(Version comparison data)
○ ○ ○ ○ ○ ○ ○

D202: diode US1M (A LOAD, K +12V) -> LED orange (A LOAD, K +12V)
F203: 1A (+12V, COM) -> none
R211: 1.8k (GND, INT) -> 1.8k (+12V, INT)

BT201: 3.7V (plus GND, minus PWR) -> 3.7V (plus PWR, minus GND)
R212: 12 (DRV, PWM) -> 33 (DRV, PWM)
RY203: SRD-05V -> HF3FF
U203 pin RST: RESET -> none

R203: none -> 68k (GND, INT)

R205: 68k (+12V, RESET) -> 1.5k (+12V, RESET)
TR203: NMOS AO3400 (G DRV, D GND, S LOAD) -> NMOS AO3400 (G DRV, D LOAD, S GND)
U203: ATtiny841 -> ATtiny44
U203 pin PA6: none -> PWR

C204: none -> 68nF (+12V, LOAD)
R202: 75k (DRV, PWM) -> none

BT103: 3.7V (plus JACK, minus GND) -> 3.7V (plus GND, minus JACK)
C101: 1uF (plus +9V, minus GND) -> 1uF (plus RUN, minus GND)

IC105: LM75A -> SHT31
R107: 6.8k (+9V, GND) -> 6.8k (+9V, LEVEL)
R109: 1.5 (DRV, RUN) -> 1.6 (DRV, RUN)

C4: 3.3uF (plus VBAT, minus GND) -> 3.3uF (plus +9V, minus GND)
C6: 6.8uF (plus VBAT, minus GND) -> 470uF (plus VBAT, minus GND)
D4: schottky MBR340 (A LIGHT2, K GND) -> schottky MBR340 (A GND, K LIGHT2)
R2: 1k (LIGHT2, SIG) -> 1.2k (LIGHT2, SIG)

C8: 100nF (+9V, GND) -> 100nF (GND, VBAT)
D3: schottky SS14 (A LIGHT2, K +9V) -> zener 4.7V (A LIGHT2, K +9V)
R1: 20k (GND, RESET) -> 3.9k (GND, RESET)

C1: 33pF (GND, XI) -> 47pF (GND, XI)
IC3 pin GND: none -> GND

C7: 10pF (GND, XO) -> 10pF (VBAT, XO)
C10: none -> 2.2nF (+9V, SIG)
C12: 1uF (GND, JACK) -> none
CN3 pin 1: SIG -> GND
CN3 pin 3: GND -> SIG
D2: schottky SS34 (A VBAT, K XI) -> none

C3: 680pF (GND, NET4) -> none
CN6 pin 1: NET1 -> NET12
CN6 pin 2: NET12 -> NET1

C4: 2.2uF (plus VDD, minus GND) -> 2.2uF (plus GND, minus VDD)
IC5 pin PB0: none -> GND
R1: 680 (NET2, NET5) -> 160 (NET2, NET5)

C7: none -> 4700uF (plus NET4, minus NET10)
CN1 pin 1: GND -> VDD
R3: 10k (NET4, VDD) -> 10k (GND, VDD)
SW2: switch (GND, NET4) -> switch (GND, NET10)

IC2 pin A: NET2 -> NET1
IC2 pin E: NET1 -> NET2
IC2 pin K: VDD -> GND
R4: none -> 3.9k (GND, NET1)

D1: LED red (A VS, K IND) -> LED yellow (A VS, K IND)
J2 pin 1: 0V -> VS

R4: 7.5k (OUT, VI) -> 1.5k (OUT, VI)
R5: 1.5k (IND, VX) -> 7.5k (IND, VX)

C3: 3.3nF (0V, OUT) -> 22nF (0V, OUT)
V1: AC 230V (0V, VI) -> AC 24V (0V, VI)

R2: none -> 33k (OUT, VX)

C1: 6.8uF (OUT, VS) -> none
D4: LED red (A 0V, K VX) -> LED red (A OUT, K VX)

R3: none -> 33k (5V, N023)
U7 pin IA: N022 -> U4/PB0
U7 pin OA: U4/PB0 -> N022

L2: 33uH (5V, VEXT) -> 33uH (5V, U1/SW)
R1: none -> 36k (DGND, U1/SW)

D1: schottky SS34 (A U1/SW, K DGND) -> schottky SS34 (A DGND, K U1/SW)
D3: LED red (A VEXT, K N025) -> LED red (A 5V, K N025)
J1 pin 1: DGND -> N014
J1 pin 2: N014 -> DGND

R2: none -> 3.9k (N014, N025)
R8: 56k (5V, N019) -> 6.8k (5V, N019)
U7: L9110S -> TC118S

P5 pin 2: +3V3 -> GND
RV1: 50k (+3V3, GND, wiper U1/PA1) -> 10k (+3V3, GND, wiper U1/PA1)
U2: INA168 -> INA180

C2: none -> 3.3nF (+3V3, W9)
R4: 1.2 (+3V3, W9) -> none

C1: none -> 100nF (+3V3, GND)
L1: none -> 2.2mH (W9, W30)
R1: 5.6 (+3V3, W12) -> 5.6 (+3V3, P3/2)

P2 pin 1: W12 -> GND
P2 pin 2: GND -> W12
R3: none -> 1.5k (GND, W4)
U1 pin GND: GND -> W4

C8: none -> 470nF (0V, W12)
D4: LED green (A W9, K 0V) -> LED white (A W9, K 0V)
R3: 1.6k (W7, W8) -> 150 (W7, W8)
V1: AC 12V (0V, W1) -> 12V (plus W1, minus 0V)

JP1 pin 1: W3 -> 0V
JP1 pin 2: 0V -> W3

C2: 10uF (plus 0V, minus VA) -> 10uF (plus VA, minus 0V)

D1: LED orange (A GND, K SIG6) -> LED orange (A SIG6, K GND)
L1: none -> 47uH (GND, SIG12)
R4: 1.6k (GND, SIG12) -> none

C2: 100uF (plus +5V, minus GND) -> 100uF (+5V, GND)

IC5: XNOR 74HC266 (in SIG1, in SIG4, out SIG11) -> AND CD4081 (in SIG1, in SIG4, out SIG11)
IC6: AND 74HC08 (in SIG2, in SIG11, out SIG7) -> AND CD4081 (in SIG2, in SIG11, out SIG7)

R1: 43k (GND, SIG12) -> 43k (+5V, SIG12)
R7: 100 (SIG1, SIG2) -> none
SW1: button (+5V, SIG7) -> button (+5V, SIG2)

○ ○ ○ ○ ○ ○ ○

What the task asks:
Repeat the lines from the first one in the records through the line containing "C8: 100nF (+9V, GND) -> 100nF (GND, VBAT)", exactly as written, and nothing else.

Exercise solution:
D202: diode US1M (A LOAD, K +12V) -> LED orange (A LOAD, K +12V)
F203: 1A (+12V, COM) -> none
R211: 1.8k (GND, INT) -> 1.8k (+12V, INT)

BT201: 3.7V (plus GND, minus PWR) -> 3.7V (plus PWR, minus GND)
R212: 12 (DRV, PWM) -> 33 (DRV, PWM)
RY203: SRD-05V -> HF3FF
U203 pin RST: RESET -> none

R203: none -> 68k (GND, INT)

R205: 68k (+12V, RESET) -> 1.5k (+12V, RESET)
TR203: NMOS AO3400 (G DRV, D GND, S LOAD) -> NMOS AO3400 (G DRV, D LOAD, S GND)
U203: ATtiny841 -> ATtiny44
U203 pin PA6: none -> PWR

C204: none -> 68nF (+12V, LOAD)
R202: 75k (DRV, PWM) -> none

BT103: 3.7V (plus JACK, minus GND) -> 3.7V (plus GND, minus JACK)
C101: 1uF (plus +9V, minus GND) -> 1uF (plus RUN, minus GND)

IC105: LM75A -> SHT31
R107: 6.8k (+9V, GND) -> 6.8k (+9V, LEVEL)
R109: 1.5 (DRV, RUN) -> 1.6 (DRV, RUN)

C4: 3.3uF (plus VBAT, minus GND) -> 3.3uF (plus +9V, minus GND)
C6: 6.8uF (plus VBAT, minus GND) -> 470uF (plus VBAT, minus GND)
D4: schottky MBR340 (A LIGHT2, K GND) -> schottky MBR340 (A GND, K LIGHT2)
R2: 1k (LIGHT2, SIG) -> 1.2k (LIGHT2, SIG)

C8: 100nF (+9V, GND) -> 100nF (GND, VBAT)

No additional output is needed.